What is expected: Pictures stay out of the copy; set down each line of the listing below exactly.

Recorded information:
####################
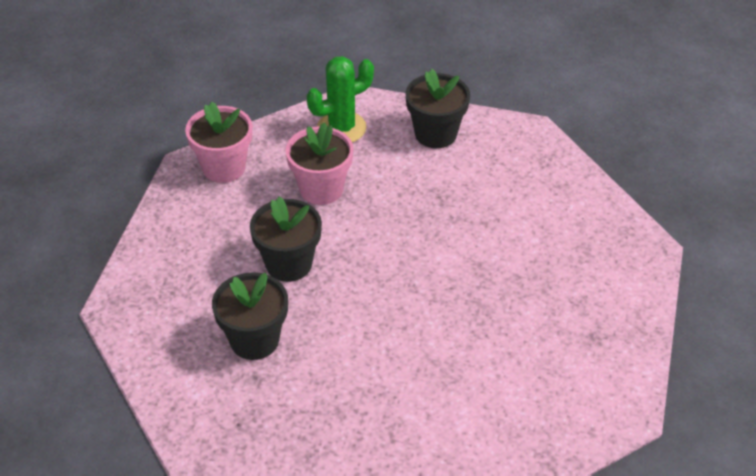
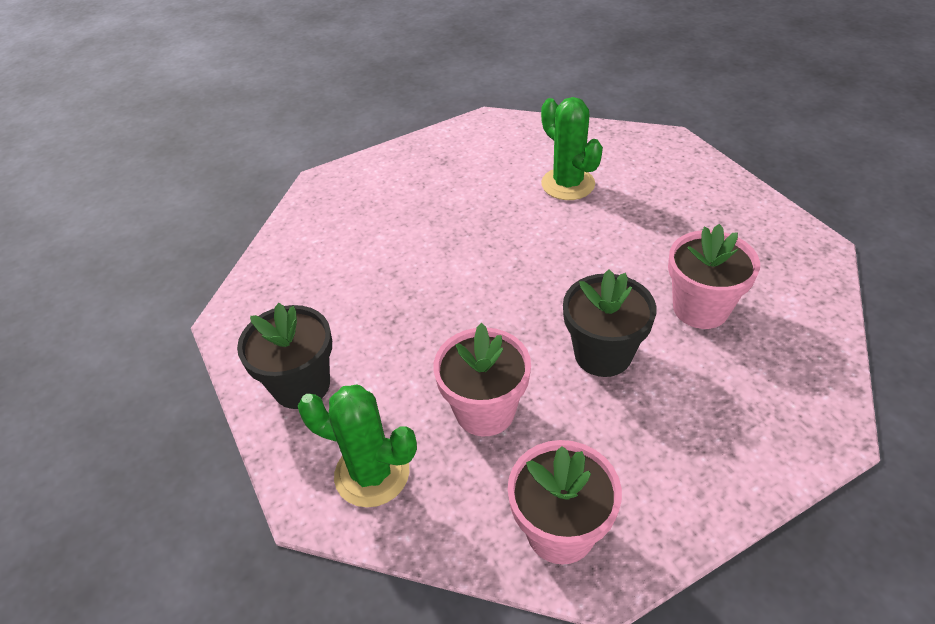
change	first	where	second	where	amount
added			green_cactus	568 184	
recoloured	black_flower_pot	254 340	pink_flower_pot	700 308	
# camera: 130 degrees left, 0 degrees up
####################
Exercise solution:
change	first	where	second	where	amount
added			green_cactus	568 184	
recoloured	black_flower_pot	254 340	pink_flower_pot	700 308	
# camera: 130 degrees left, 0 degrees up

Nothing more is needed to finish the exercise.